**Task directions**
Leaving out every picture, retype the lines below from the top through the one that contains "move: bączek [turkusowy]".

(Material provided Opens)

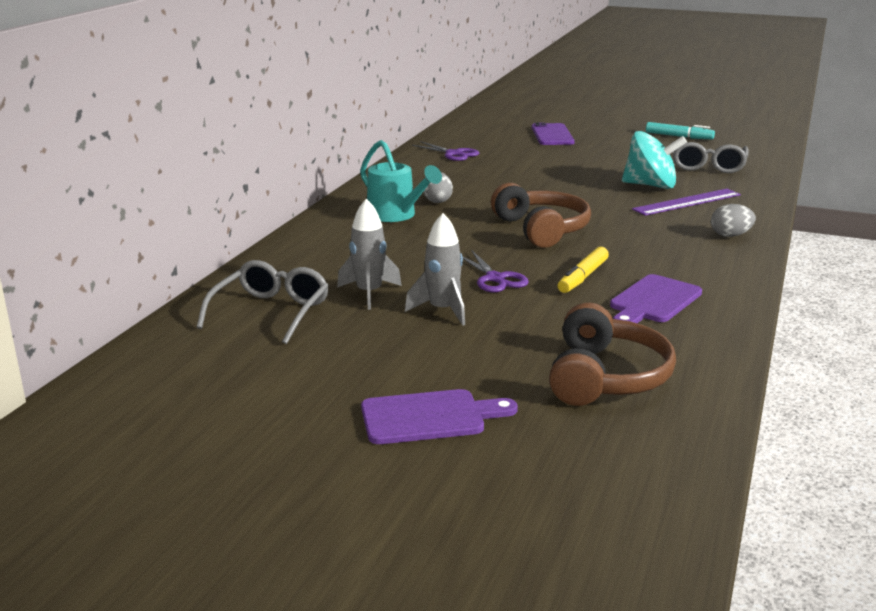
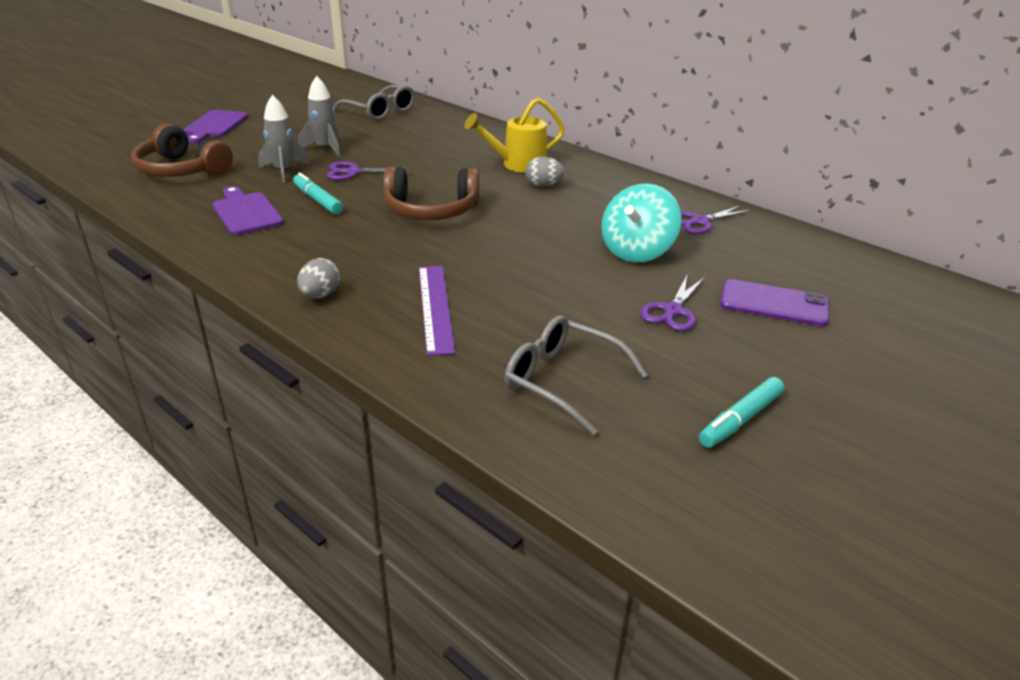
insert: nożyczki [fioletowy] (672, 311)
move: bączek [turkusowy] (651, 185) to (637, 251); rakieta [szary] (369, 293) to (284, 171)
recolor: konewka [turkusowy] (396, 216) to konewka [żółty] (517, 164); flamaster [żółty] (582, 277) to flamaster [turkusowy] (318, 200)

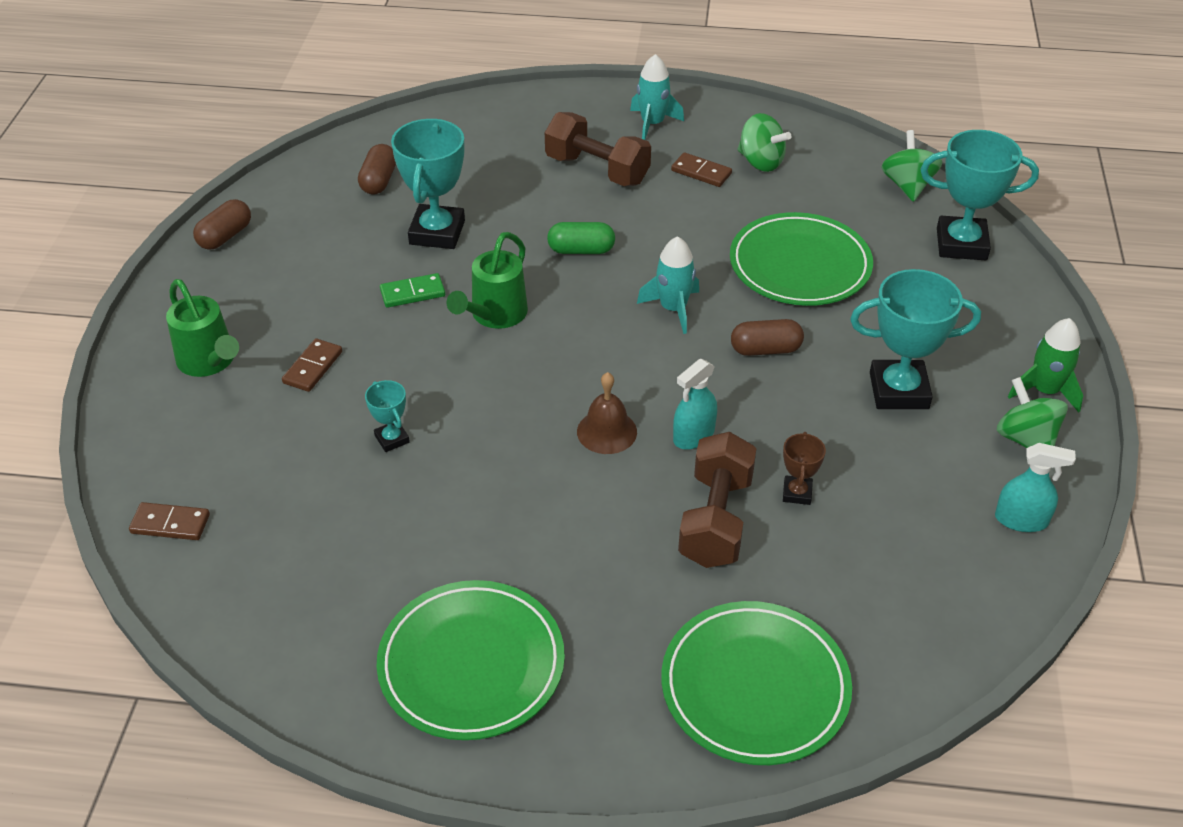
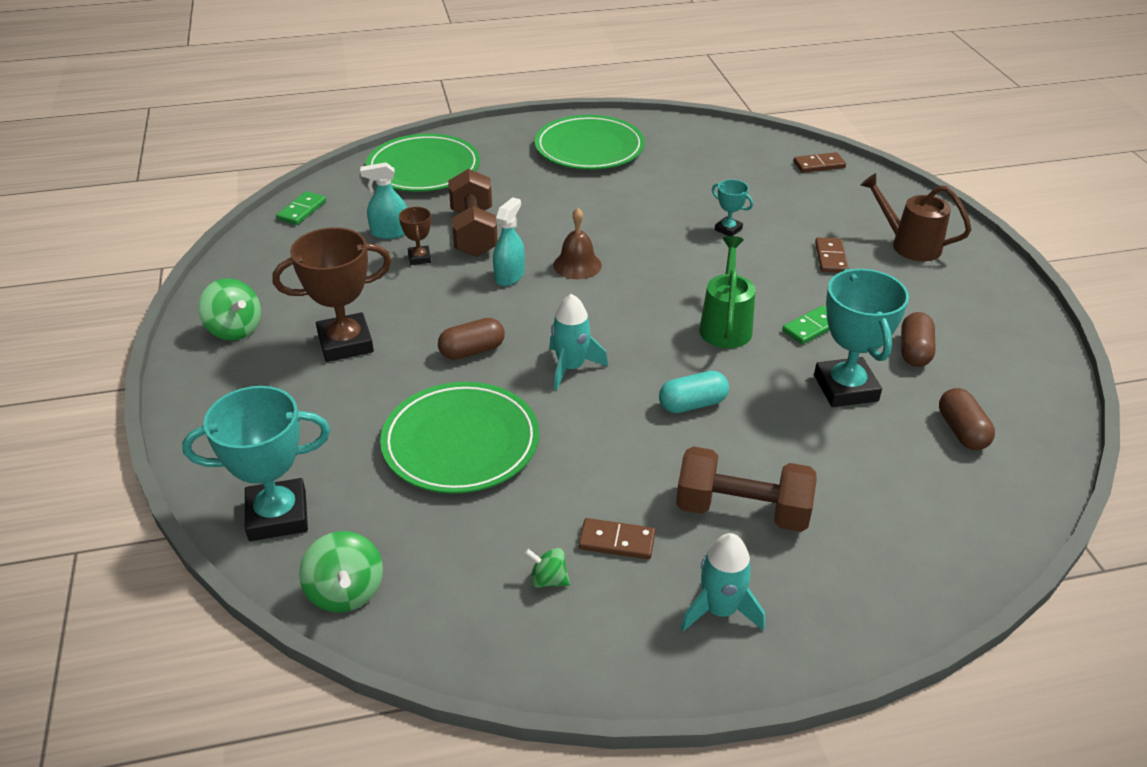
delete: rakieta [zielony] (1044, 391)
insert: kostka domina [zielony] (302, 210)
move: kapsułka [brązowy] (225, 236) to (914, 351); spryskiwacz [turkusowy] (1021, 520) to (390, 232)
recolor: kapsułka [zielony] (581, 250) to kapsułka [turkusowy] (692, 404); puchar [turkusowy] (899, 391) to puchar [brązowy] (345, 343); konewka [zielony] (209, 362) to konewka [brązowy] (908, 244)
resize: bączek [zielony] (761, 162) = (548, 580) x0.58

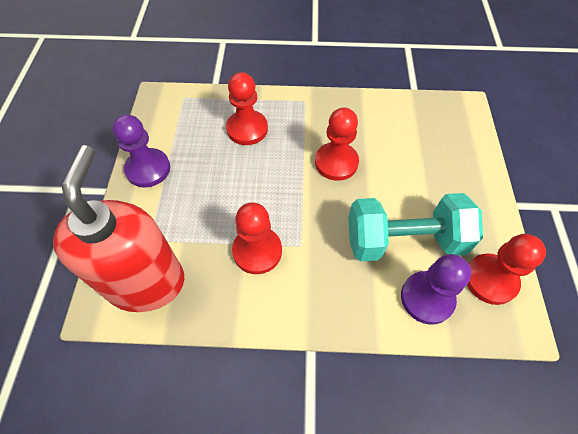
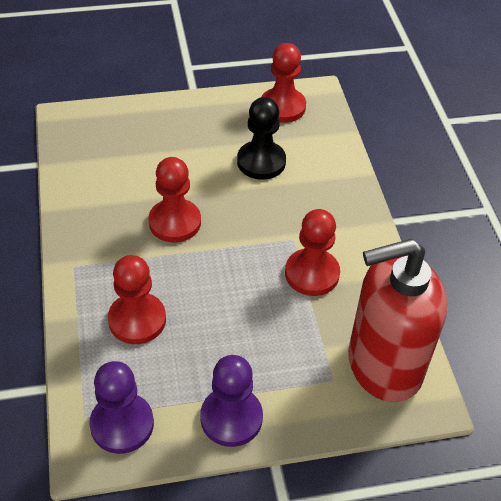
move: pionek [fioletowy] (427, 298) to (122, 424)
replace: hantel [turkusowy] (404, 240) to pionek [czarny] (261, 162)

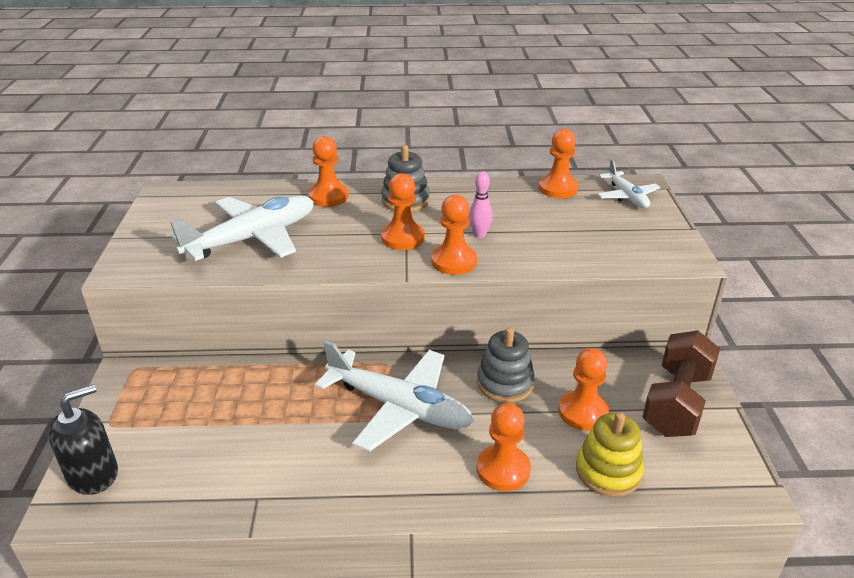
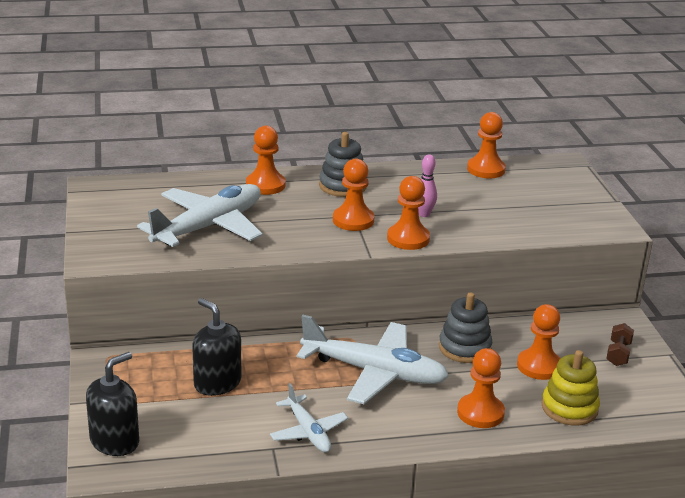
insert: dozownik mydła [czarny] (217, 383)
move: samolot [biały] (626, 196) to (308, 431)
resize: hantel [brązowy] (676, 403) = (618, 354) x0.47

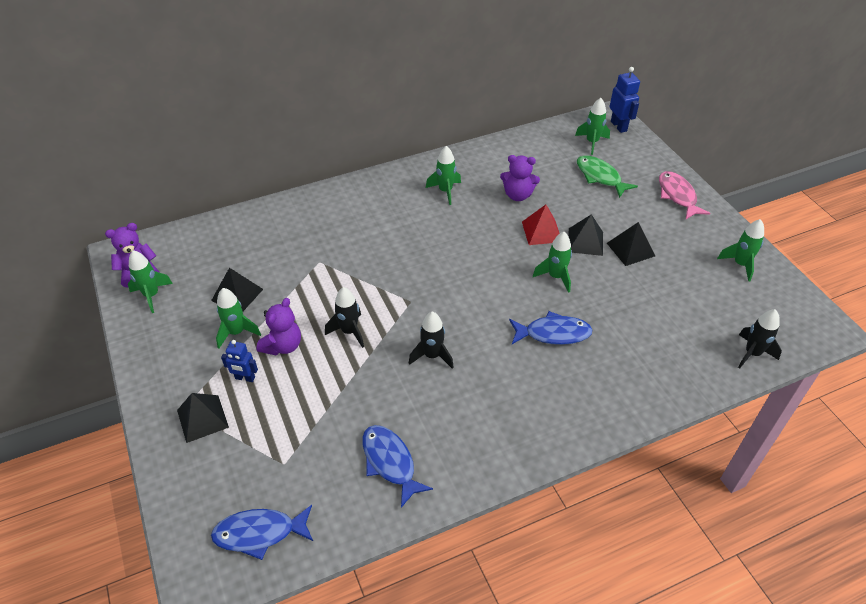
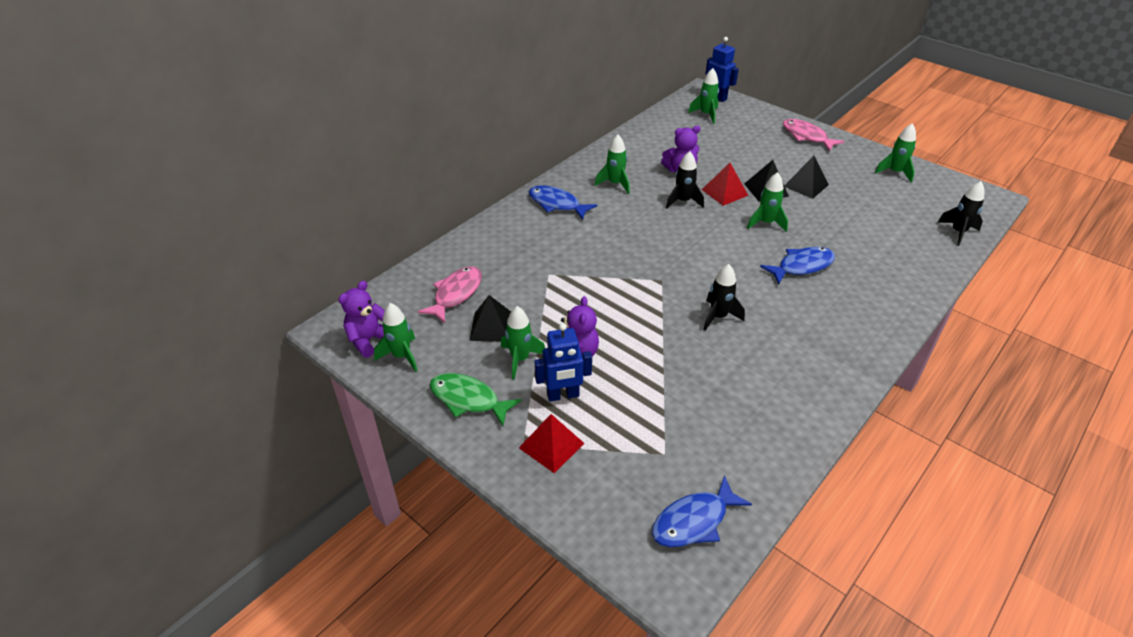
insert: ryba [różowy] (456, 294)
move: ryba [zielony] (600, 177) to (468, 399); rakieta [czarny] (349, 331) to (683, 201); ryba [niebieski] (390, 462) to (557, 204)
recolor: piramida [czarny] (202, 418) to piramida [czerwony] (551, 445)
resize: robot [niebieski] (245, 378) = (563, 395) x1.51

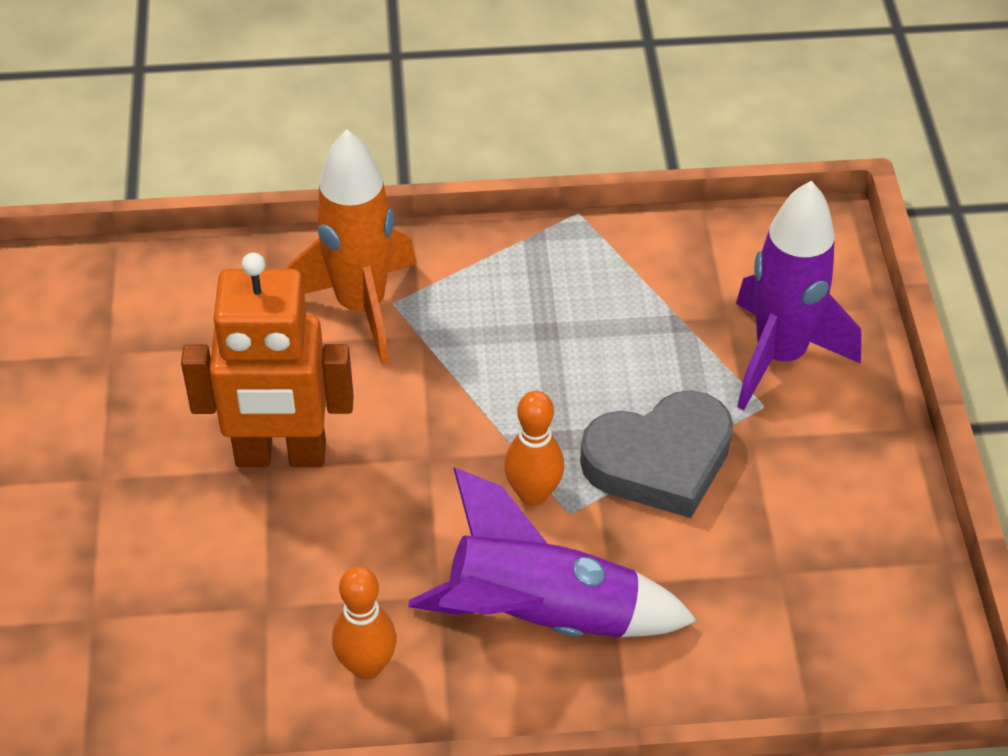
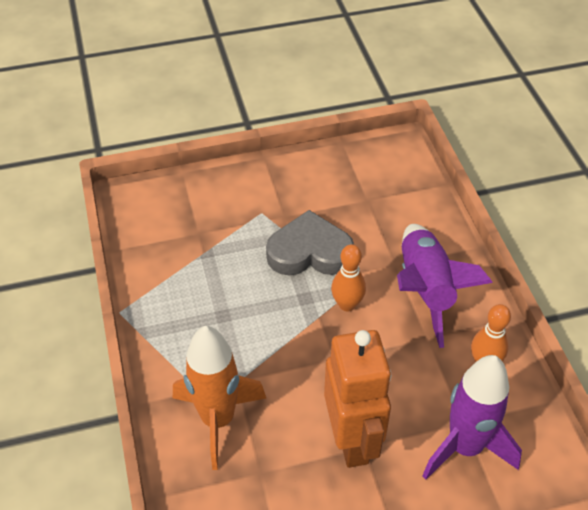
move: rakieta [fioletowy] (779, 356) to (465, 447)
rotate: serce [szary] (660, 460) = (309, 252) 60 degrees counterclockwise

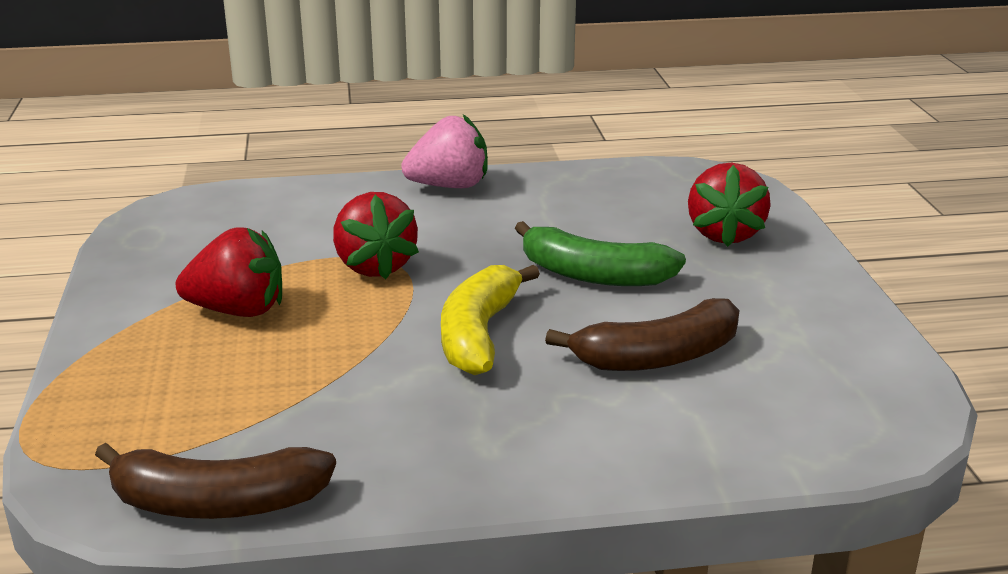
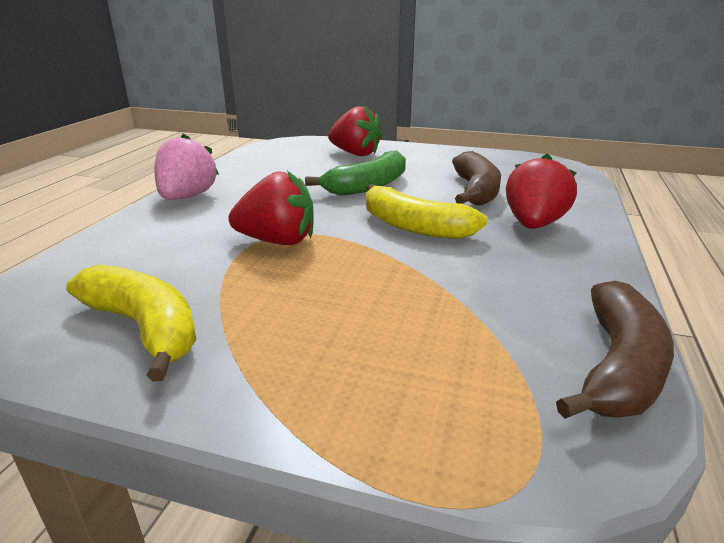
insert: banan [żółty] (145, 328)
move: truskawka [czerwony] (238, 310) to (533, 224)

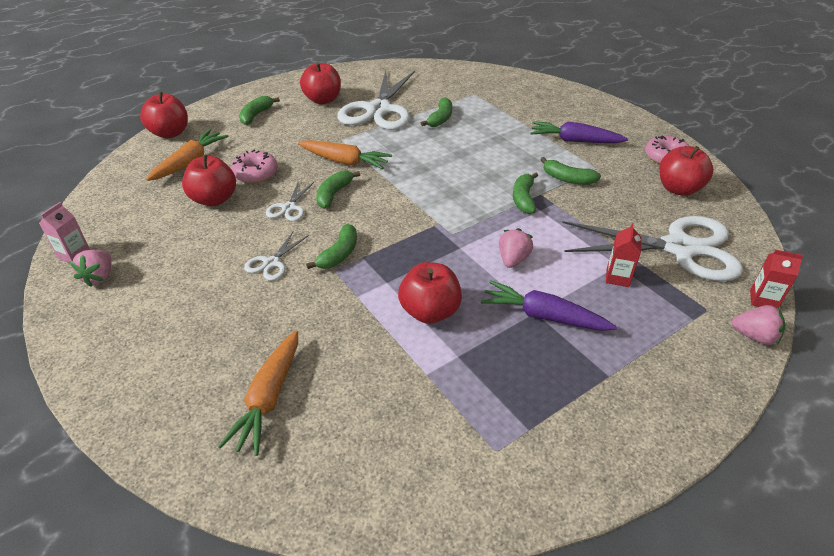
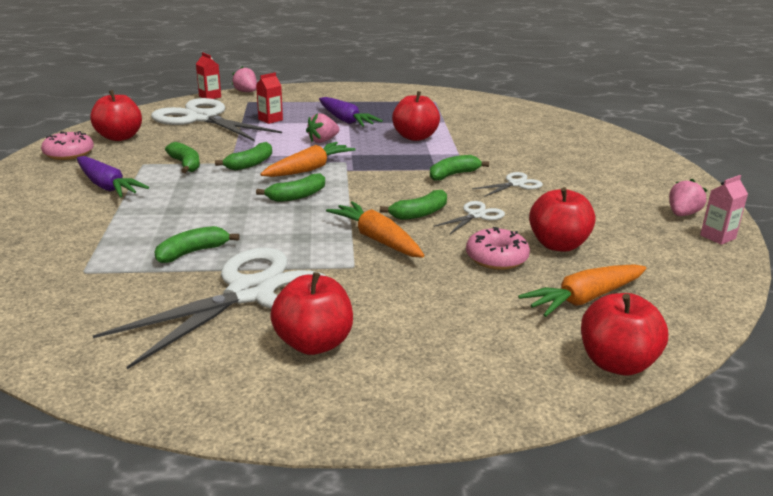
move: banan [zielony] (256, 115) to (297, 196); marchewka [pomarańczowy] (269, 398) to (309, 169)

(Material provided Closes)

**Completed task**
insert: nożyczki [fioletowy] (672, 311)
move: bączek [turkusowy] (651, 185) to (637, 251); rakieta [szary] (369, 293) to (284, 171)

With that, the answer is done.